START DATA SHOWN
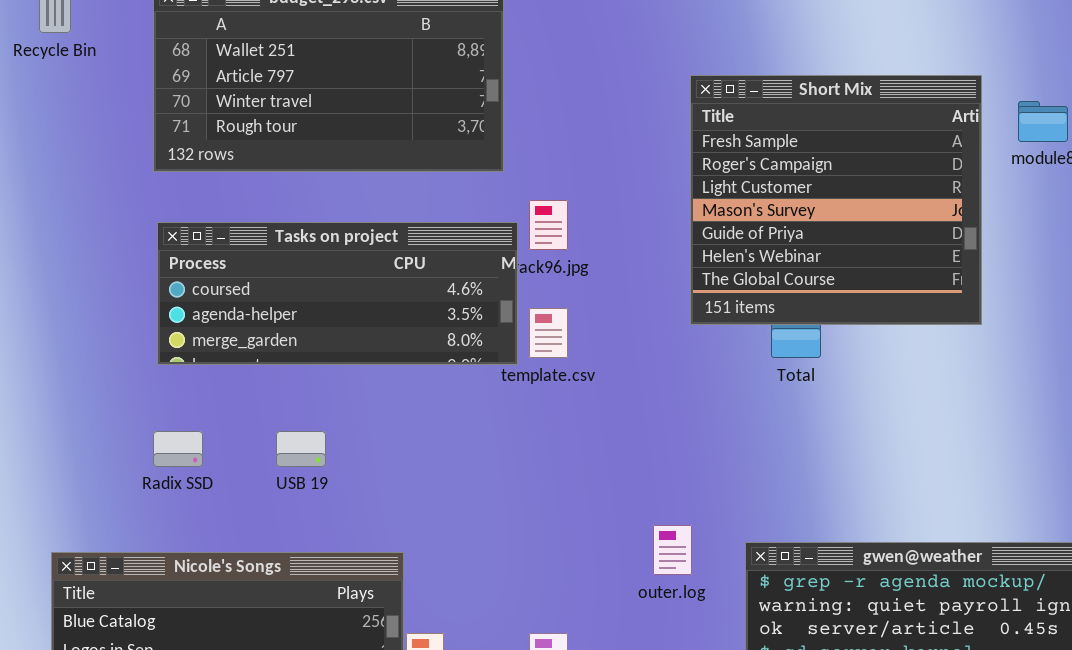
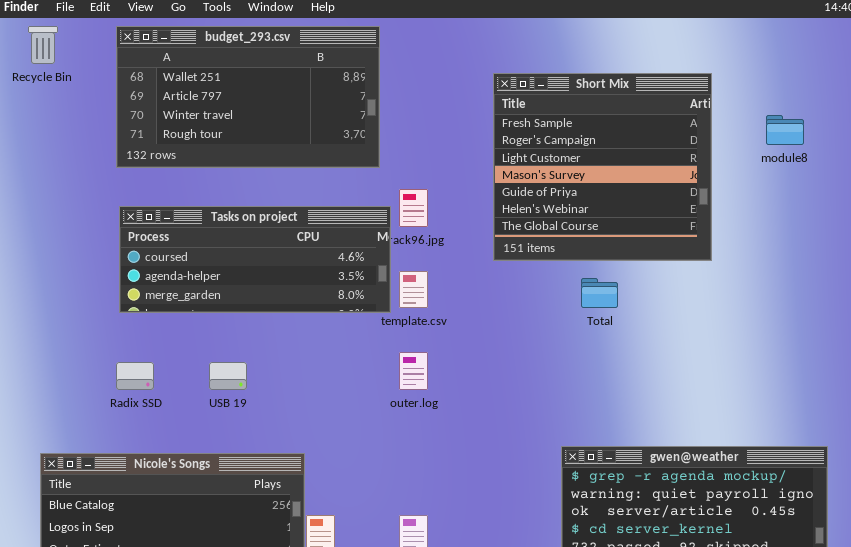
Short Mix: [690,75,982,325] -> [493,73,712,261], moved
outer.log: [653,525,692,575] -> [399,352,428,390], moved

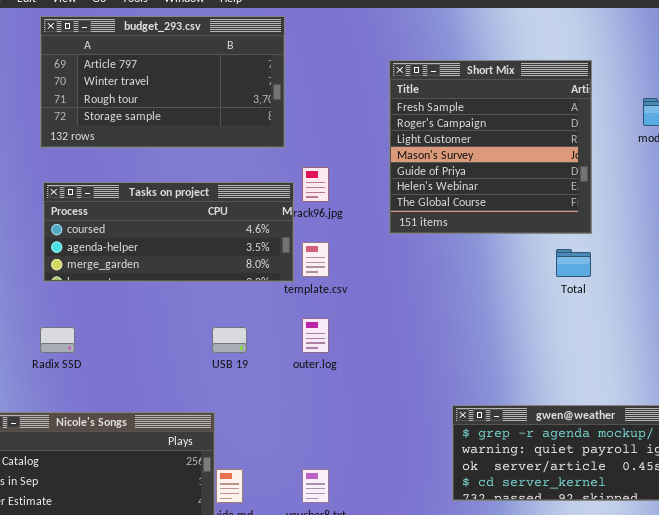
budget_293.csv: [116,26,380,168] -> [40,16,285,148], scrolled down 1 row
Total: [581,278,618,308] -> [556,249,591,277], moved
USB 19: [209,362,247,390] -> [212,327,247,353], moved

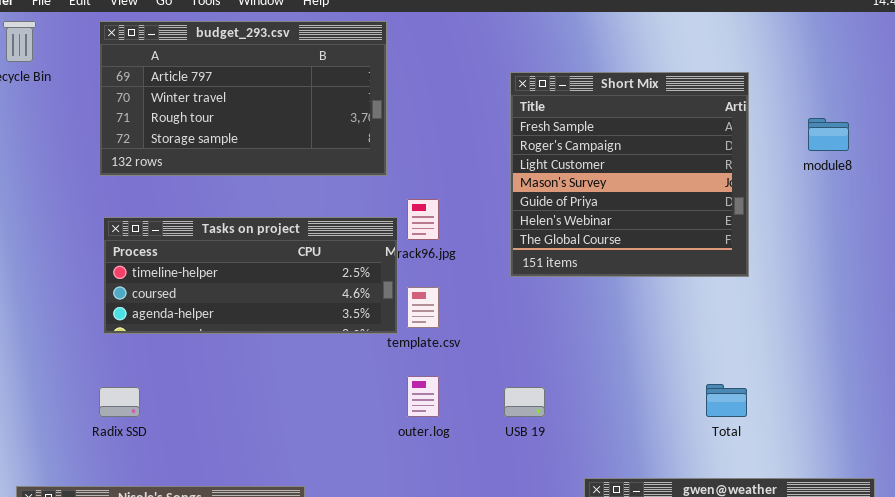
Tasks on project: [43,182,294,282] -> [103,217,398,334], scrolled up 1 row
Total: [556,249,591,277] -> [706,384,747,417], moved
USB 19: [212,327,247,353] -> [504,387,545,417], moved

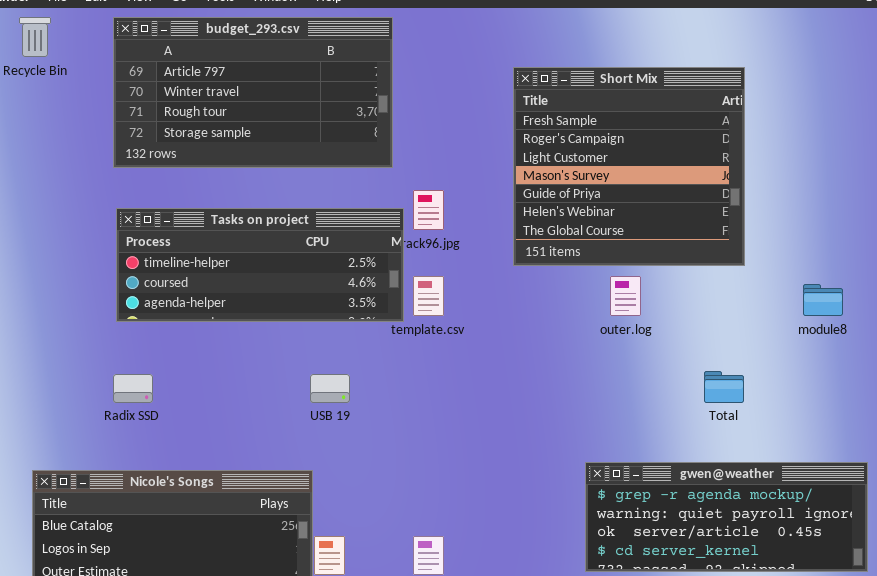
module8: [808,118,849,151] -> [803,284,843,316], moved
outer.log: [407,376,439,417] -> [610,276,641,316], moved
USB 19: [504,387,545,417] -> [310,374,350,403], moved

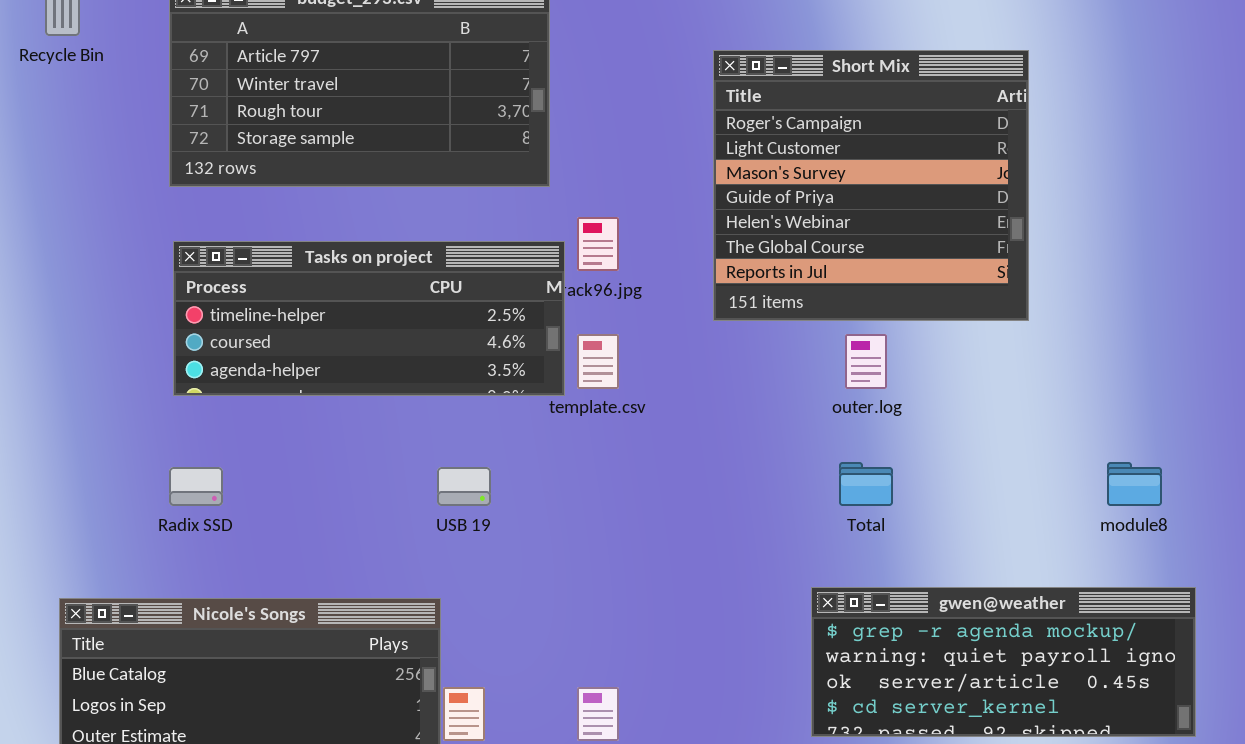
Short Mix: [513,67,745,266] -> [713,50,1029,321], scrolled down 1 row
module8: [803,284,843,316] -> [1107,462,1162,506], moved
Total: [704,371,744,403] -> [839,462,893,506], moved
END DATA SHOWN
--- BRIEF ---
Once the pictures are set aside, write out each record exactly.

--- SOLVED EXERCISE ---
Short Mix: [690,75,982,325] -> [493,73,712,261], moved
outer.log: [653,525,692,575] -> [399,352,428,390], moved

budget_293.csv: [116,26,380,168] -> [40,16,285,148], scrolled down 1 row
Total: [581,278,618,308] -> [556,249,591,277], moved
USB 19: [209,362,247,390] -> [212,327,247,353], moved

Tasks on project: [43,182,294,282] -> [103,217,398,334], scrolled up 1 row
Total: [556,249,591,277] -> [706,384,747,417], moved
USB 19: [212,327,247,353] -> [504,387,545,417], moved

module8: [808,118,849,151] -> [803,284,843,316], moved
outer.log: [407,376,439,417] -> [610,276,641,316], moved
USB 19: [504,387,545,417] -> [310,374,350,403], moved

Short Mix: [513,67,745,266] -> [713,50,1029,321], scrolled down 1 row
module8: [803,284,843,316] -> [1107,462,1162,506], moved
Total: [704,371,744,403] -> [839,462,893,506], moved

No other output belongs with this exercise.